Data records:
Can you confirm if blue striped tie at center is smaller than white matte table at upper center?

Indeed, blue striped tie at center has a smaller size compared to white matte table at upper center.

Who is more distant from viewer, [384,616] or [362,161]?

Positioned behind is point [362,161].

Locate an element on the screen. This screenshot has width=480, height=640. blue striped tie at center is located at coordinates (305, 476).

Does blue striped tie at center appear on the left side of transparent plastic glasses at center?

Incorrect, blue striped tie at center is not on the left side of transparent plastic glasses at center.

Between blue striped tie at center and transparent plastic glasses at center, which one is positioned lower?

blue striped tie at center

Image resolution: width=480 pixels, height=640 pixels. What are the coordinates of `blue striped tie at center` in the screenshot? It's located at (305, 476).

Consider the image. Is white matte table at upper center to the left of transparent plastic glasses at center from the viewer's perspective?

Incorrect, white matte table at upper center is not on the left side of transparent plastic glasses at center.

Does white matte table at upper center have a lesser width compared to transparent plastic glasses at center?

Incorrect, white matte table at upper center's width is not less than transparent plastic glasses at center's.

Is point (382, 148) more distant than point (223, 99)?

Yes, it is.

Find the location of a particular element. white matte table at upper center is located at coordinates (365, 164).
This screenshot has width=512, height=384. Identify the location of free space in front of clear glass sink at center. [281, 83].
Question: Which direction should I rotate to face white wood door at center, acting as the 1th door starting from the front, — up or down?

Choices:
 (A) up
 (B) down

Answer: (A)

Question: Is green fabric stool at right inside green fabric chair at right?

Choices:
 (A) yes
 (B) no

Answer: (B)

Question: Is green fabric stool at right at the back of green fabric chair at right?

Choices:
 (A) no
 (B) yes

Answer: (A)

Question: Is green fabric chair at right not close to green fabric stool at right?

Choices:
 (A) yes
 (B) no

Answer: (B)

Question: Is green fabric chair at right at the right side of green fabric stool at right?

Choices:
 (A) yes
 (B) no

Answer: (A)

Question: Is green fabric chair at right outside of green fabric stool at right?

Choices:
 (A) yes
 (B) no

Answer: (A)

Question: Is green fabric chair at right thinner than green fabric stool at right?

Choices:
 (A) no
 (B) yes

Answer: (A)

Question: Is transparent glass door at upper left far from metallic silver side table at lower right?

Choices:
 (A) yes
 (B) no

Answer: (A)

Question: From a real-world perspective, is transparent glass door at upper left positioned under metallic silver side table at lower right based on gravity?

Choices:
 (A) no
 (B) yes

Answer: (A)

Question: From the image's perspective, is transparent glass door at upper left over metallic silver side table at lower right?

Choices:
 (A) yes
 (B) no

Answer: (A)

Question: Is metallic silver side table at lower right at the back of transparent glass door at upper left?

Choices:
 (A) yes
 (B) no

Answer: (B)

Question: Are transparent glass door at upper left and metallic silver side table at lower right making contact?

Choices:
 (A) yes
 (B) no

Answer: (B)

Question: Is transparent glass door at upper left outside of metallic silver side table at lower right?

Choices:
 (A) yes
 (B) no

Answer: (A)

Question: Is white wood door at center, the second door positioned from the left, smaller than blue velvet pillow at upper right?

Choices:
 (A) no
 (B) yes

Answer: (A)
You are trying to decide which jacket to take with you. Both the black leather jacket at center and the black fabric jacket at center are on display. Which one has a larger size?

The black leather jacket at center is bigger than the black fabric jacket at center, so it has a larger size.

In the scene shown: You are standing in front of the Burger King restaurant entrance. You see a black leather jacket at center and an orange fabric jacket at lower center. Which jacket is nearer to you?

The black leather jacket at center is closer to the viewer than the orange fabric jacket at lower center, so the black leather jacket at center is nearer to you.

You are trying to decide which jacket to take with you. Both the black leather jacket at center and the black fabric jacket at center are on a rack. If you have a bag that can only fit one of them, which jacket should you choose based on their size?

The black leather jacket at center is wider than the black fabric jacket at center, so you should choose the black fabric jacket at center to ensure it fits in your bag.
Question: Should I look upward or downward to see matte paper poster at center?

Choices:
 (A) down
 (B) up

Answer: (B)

Work to complete:
Copy all of the entries above verbatim, line for line, with nothing changed, added, or left out.

Output for this exercise:
Can you confirm if blue striped tie at center is smaller than white matte table at upper center?

Indeed, blue striped tie at center has a smaller size compared to white matte table at upper center.

Who is more distant from viewer, [384,616] or [362,161]?

Positioned behind is point [362,161].

Locate an element on the screen. This screenshot has width=480, height=640. blue striped tie at center is located at coordinates (305, 476).

Does blue striped tie at center appear on the left side of transparent plastic glasses at center?

Incorrect, blue striped tie at center is not on the left side of transparent plastic glasses at center.

Between blue striped tie at center and transparent plastic glasses at center, which one is positioned lower?

blue striped tie at center

Image resolution: width=480 pixels, height=640 pixels. What are the coordinates of `blue striped tie at center` in the screenshot? It's located at (305, 476).

Consider the image. Is white matte table at upper center to the left of transparent plastic glasses at center from the viewer's perspective?

Incorrect, white matte table at upper center is not on the left side of transparent plastic glasses at center.

Does white matte table at upper center have a lesser width compared to transparent plastic glasses at center?

Incorrect, white matte table at upper center's width is not less than transparent plastic glasses at center's.

Is point (382, 148) more distant than point (223, 99)?

Yes, it is.

Find the location of a particular element. white matte table at upper center is located at coordinates (365, 164).
This screenshot has width=512, height=384. Identify the location of free space in front of clear glass sink at center. [281, 83].
Question: Which direction should I rotate to face white wood door at center, acting as the 1th door starting from the front, — up or down?

Choices:
 (A) up
 (B) down

Answer: (A)

Question: Is green fabric stool at right inside green fabric chair at right?

Choices:
 (A) yes
 (B) no

Answer: (B)

Question: Is green fabric stool at right at the back of green fabric chair at right?

Choices:
 (A) no
 (B) yes

Answer: (A)

Question: Is green fabric chair at right not close to green fabric stool at right?

Choices:
 (A) yes
 (B) no

Answer: (B)

Question: Is green fabric chair at right at the right side of green fabric stool at right?

Choices:
 (A) yes
 (B) no

Answer: (A)

Question: Is green fabric chair at right outside of green fabric stool at right?

Choices:
 (A) yes
 (B) no

Answer: (A)

Question: Is green fabric chair at right thinner than green fabric stool at right?

Choices:
 (A) no
 (B) yes

Answer: (A)

Question: Is transparent glass door at upper left far from metallic silver side table at lower right?

Choices:
 (A) yes
 (B) no

Answer: (A)

Question: From a real-world perspective, is transparent glass door at upper left positioned under metallic silver side table at lower right based on gravity?

Choices:
 (A) no
 (B) yes

Answer: (A)

Question: From the image's perspective, is transparent glass door at upper left over metallic silver side table at lower right?

Choices:
 (A) yes
 (B) no

Answer: (A)

Question: Is metallic silver side table at lower right at the back of transparent glass door at upper left?

Choices:
 (A) yes
 (B) no

Answer: (B)

Question: Are transparent glass door at upper left and metallic silver side table at lower right making contact?

Choices:
 (A) yes
 (B) no

Answer: (B)

Question: Is transparent glass door at upper left outside of metallic silver side table at lower right?

Choices:
 (A) yes
 (B) no

Answer: (A)

Question: Is white wood door at center, the second door positioned from the left, smaller than blue velvet pillow at upper right?

Choices:
 (A) no
 (B) yes

Answer: (A)
You are trying to decide which jacket to take with you. Both the black leather jacket at center and the black fabric jacket at center are on display. Which one has a larger size?

The black leather jacket at center is bigger than the black fabric jacket at center, so it has a larger size.

In the scene shown: You are standing in front of the Burger King restaurant entrance. You see a black leather jacket at center and an orange fabric jacket at lower center. Which jacket is nearer to you?

The black leather jacket at center is closer to the viewer than the orange fabric jacket at lower center, so the black leather jacket at center is nearer to you.

You are trying to decide which jacket to take with you. Both the black leather jacket at center and the black fabric jacket at center are on a rack. If you have a bag that can only fit one of them, which jacket should you choose based on their size?

The black leather jacket at center is wider than the black fabric jacket at center, so you should choose the black fabric jacket at center to ensure it fits in your bag.
Question: Should I look upward or downward to see matte paper poster at center?

Choices:
 (A) down
 (B) up

Answer: (B)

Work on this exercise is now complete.